## Brief
Only one span is wanted from the lines below: from the one with "(336, 98) = (223, 172): yellow boat -> none" up to and including the one with "(513, 330) = (171, 421): orange". Copy it exactly, without images.

++++ Provided material

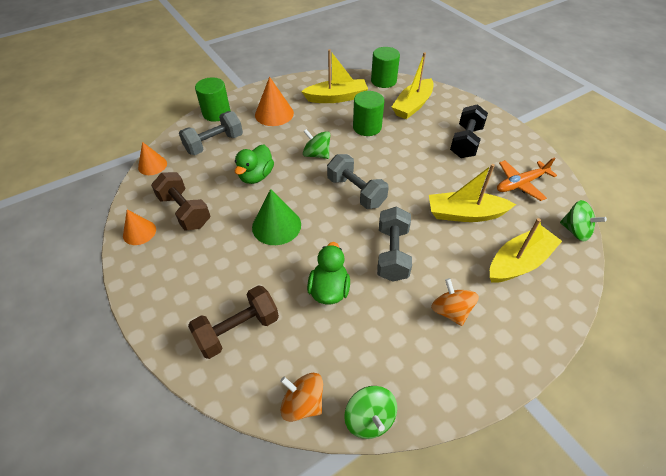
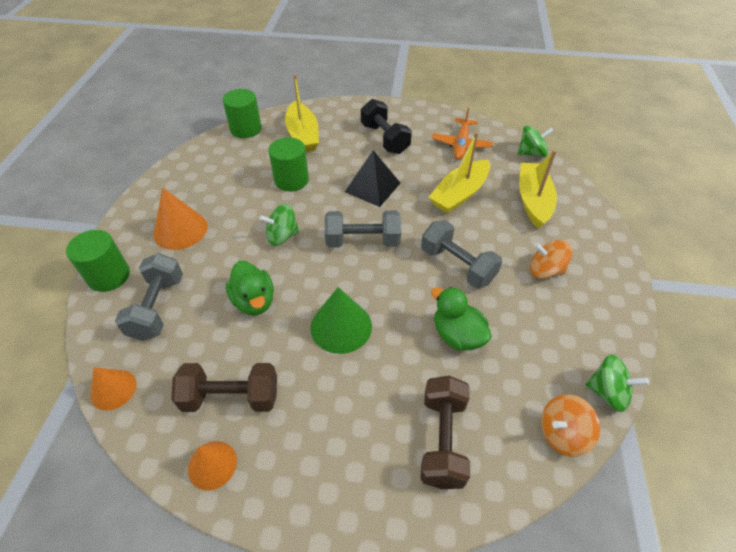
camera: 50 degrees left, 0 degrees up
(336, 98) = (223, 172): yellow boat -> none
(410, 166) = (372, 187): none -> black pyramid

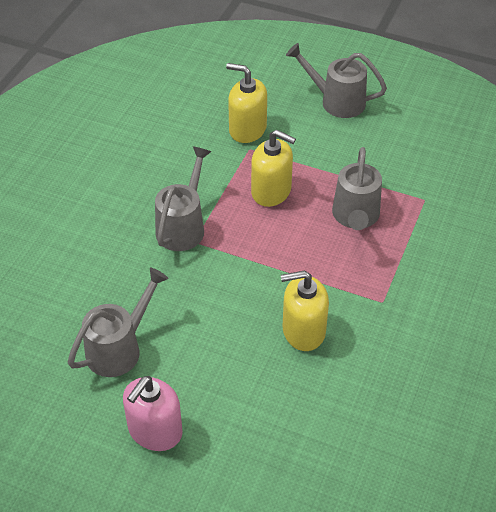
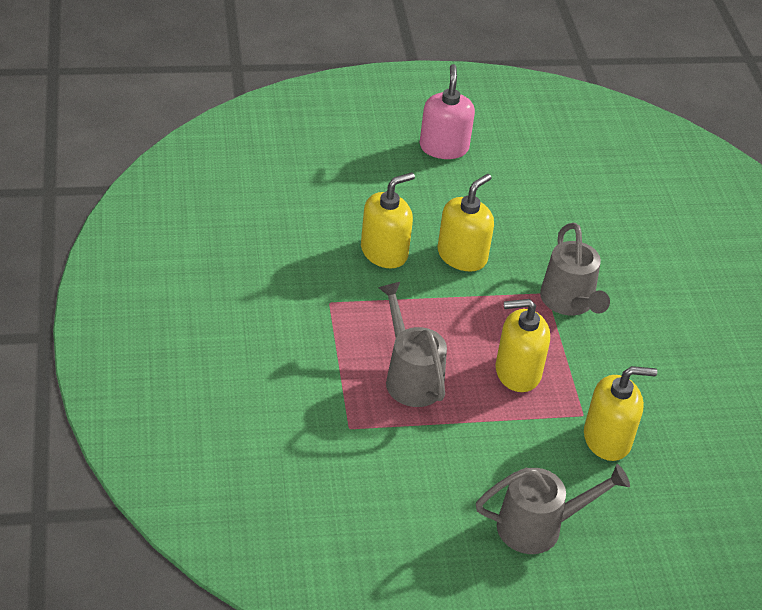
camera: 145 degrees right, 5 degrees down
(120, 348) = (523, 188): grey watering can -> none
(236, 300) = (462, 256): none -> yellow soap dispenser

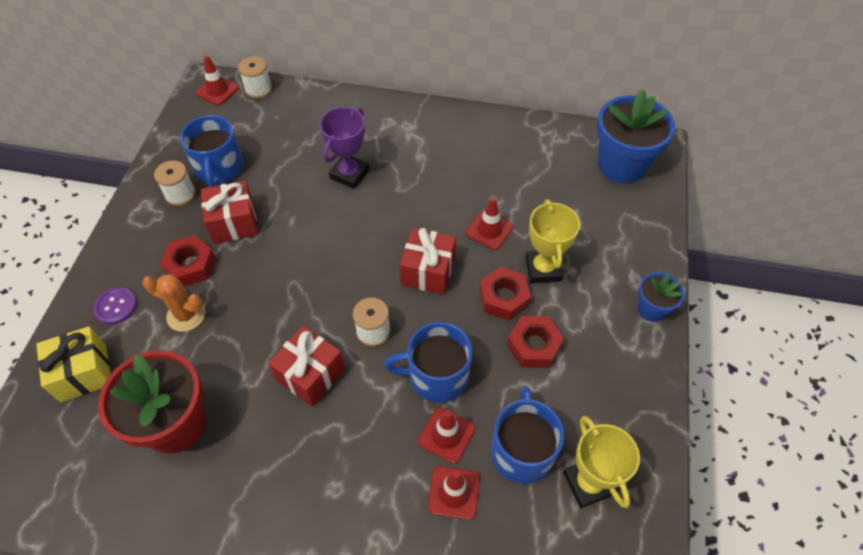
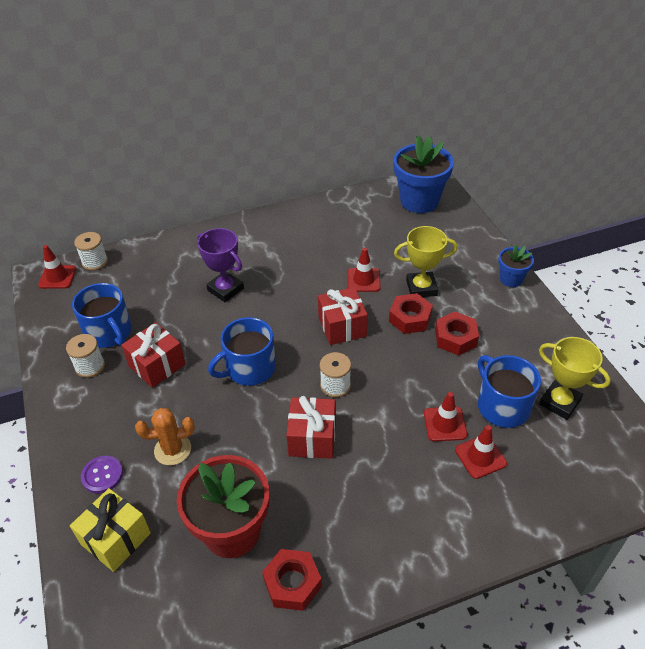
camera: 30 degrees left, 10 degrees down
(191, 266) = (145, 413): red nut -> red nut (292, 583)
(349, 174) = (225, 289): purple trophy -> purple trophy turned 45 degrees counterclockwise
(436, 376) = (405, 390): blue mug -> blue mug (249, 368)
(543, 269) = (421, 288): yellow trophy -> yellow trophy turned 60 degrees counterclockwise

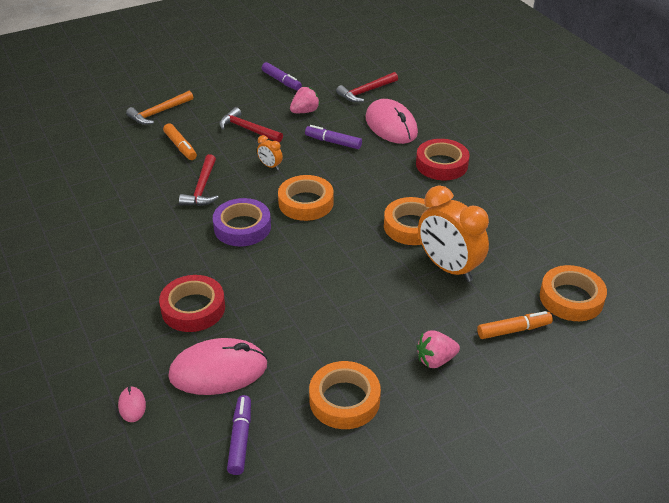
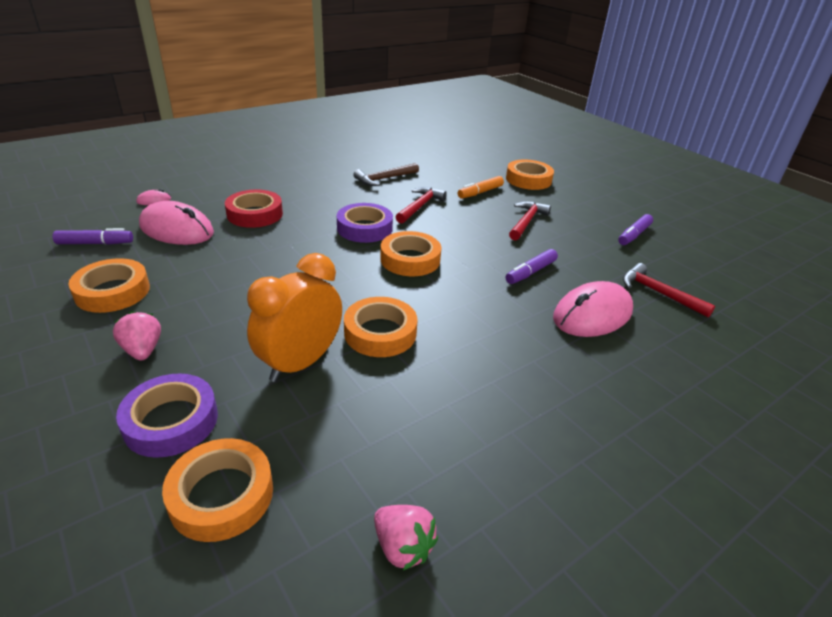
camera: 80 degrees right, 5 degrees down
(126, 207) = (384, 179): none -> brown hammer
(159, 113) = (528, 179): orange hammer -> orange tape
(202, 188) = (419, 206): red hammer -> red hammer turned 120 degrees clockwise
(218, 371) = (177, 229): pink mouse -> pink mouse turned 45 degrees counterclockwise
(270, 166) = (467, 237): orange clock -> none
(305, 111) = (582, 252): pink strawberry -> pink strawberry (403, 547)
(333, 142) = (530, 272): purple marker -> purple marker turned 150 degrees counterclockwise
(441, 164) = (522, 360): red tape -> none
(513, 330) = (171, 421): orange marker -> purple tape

++++++++
++++ Provided material

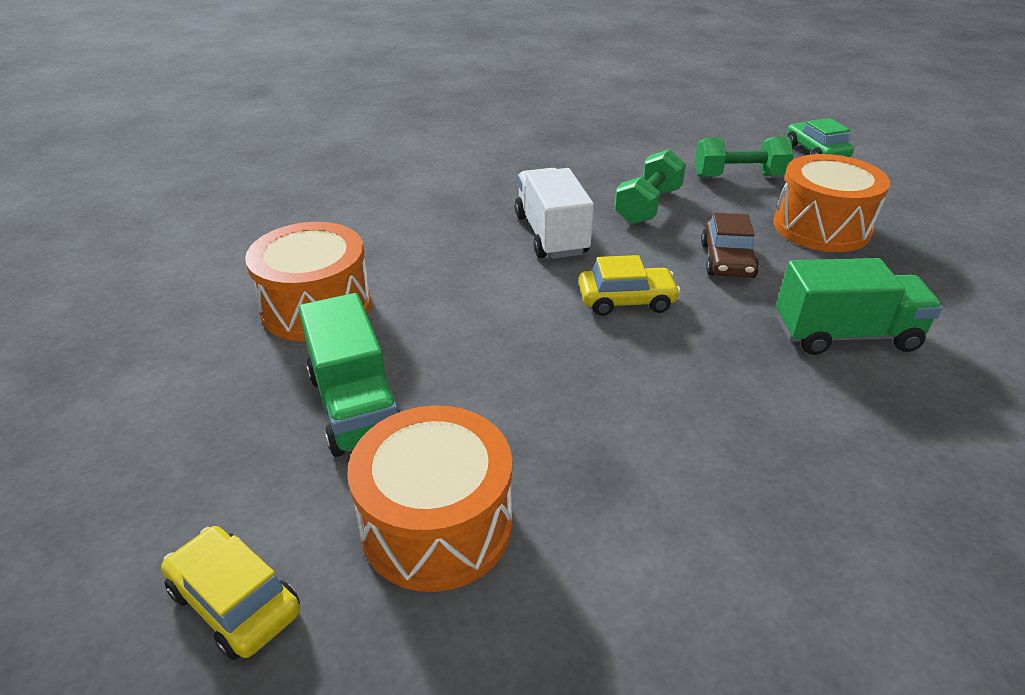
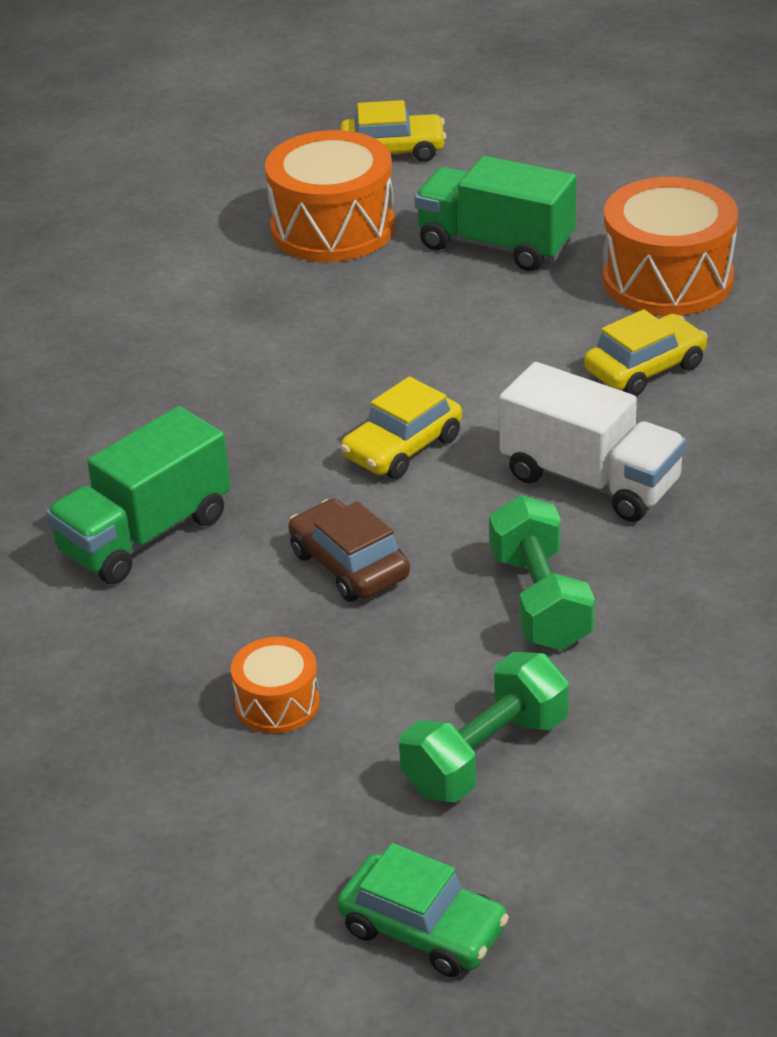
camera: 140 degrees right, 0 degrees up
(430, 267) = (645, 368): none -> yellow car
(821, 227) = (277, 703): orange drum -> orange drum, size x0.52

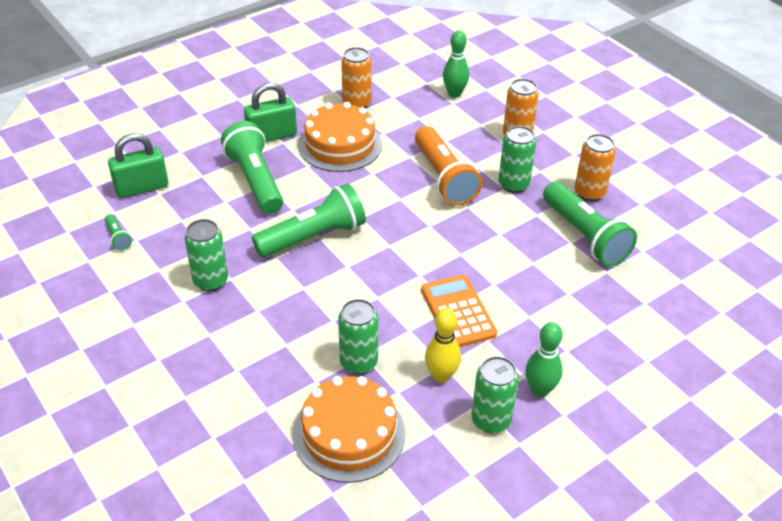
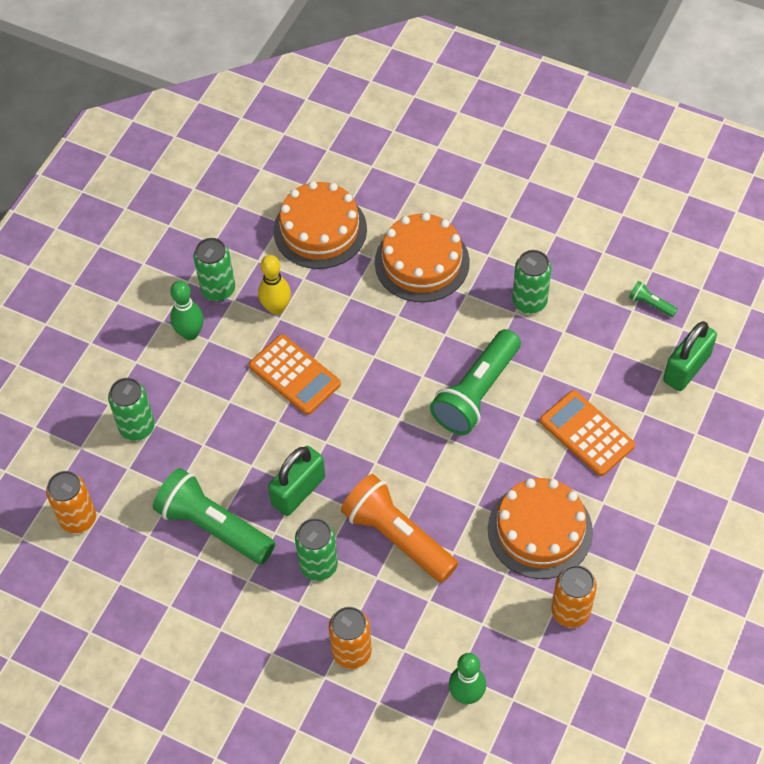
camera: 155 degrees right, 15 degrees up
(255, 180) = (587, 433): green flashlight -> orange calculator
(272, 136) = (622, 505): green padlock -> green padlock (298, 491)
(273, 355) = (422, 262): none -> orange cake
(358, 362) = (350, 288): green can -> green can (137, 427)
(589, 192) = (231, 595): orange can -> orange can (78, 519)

++++++++
++++ Provided material

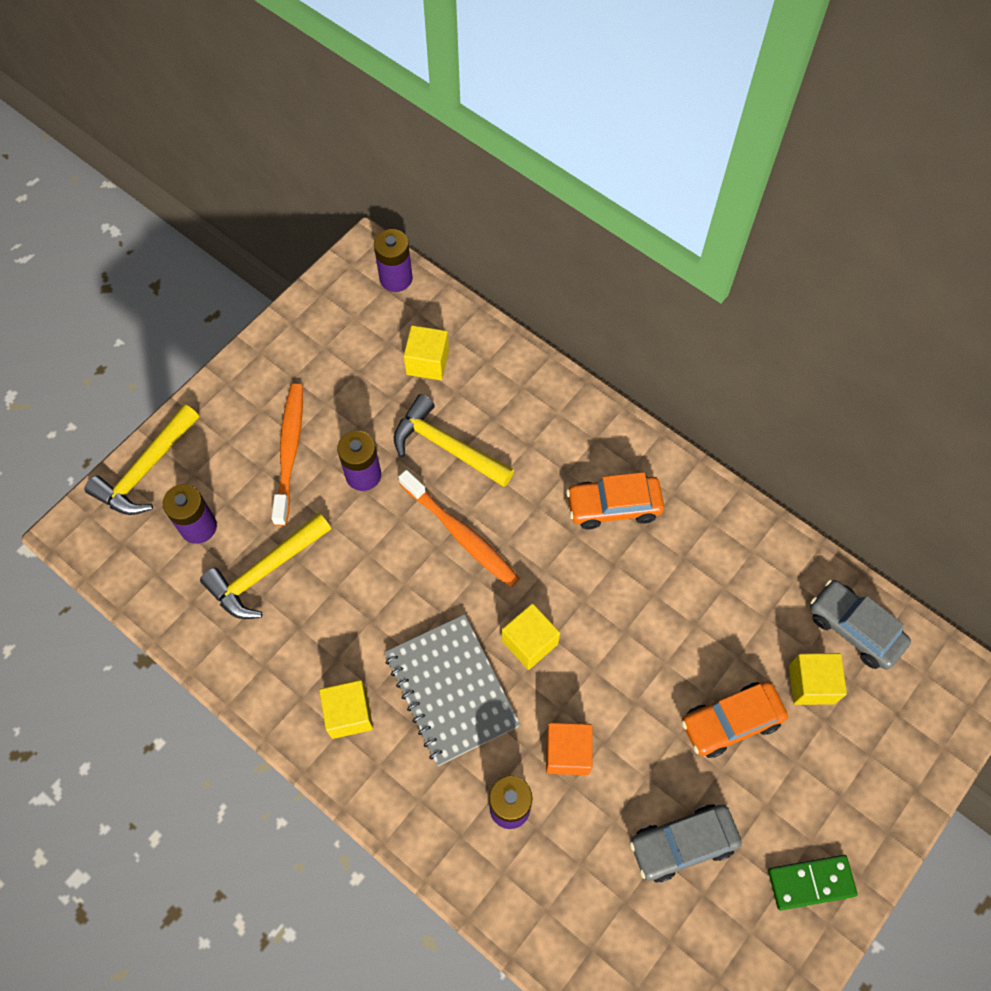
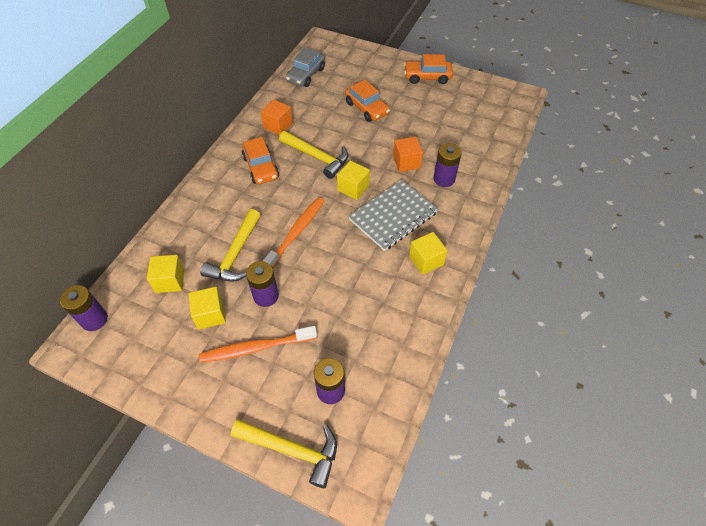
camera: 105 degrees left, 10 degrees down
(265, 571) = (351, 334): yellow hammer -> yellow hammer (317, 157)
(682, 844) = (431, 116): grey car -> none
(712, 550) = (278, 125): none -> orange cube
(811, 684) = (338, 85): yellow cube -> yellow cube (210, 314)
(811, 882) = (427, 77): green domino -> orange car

++++++++

## Reply to the exercise
(336, 98) = (223, 172): yellow boat -> none
(410, 166) = (372, 187): none -> black pyramid

camera: 145 degrees right, 5 degrees down
(120, 348) = (523, 188): grey watering can -> none
(236, 300) = (462, 256): none -> yellow soap dispenser

camera: 30 degrees left, 10 degrees down
(191, 266) = (145, 413): red nut -> red nut (292, 583)
(349, 174) = (225, 289): purple trophy -> purple trophy turned 45 degrees counterclockwise
(436, 376) = (405, 390): blue mug -> blue mug (249, 368)
(543, 269) = (421, 288): yellow trophy -> yellow trophy turned 60 degrees counterclockwise

camera: 80 degrees right, 5 degrees down
(126, 207) = (384, 179): none -> brown hammer
(159, 113) = (528, 179): orange hammer -> orange tape
(202, 188) = (419, 206): red hammer -> red hammer turned 120 degrees clockwise
(218, 371) = (177, 229): pink mouse -> pink mouse turned 45 degrees counterclockwise
(270, 166) = (467, 237): orange clock -> none
(305, 111) = (582, 252): pink strawberry -> pink strawberry (403, 547)
(333, 142) = (530, 272): purple marker -> purple marker turned 150 degrees counterclockwise
(441, 164) = (522, 360): red tape -> none
(513, 330) = (171, 421): orange marker -> purple tape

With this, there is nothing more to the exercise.